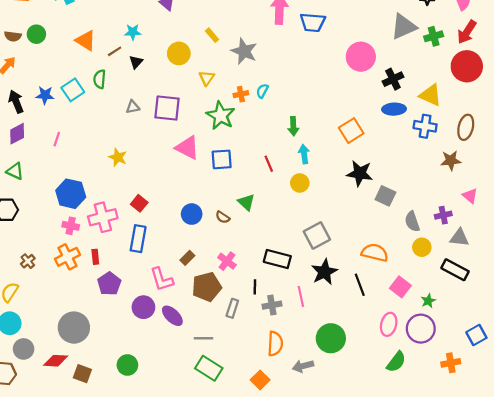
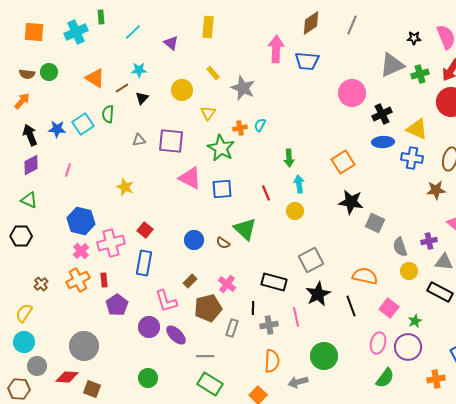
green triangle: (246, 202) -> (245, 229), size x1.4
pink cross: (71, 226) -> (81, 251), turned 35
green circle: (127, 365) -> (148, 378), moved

━━━

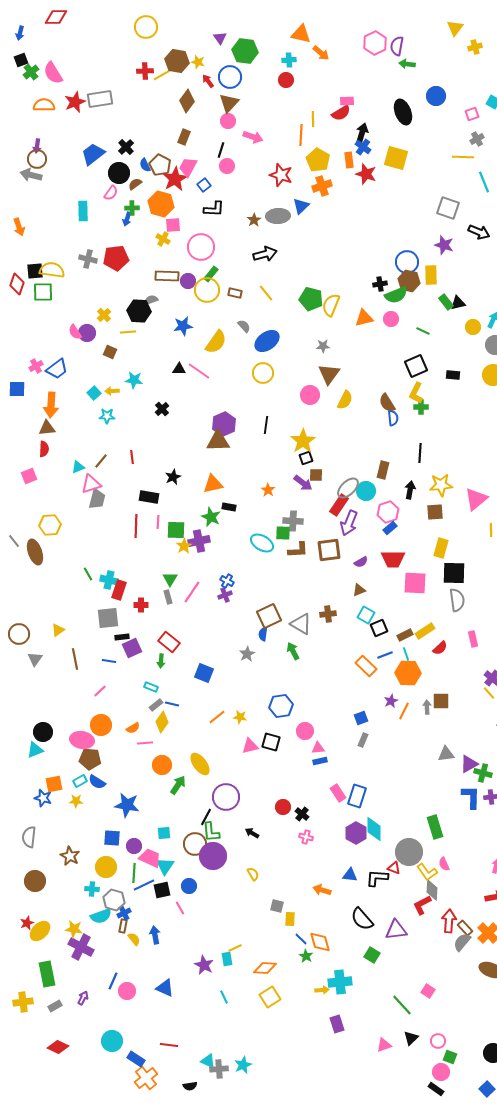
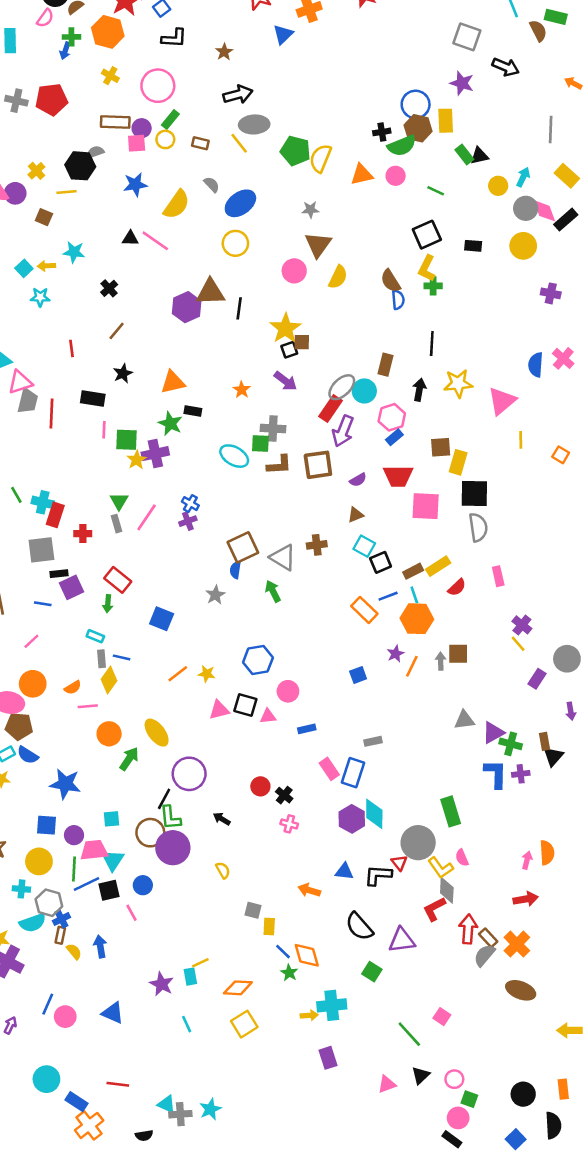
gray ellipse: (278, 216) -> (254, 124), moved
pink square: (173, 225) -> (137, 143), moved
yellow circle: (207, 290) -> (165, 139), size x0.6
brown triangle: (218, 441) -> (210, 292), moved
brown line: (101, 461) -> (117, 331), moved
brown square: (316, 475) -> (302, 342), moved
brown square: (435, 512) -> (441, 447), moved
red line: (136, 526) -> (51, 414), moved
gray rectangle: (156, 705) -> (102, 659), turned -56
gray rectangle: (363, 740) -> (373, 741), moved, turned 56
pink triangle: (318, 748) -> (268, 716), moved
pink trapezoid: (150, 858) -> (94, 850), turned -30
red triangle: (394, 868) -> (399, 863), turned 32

━━━

» DIRECTIONS: I'd like the lines above from the one with "green triangle: (246, 202)" up to and including the one with "green circle: (127, 365) -> (148, 378), moved" copied exactly, with no other lines.

» EXERCISE SOLUTION:
green triangle: (246, 202) -> (245, 229), size x1.4
pink cross: (71, 226) -> (81, 251), turned 35
green circle: (127, 365) -> (148, 378), moved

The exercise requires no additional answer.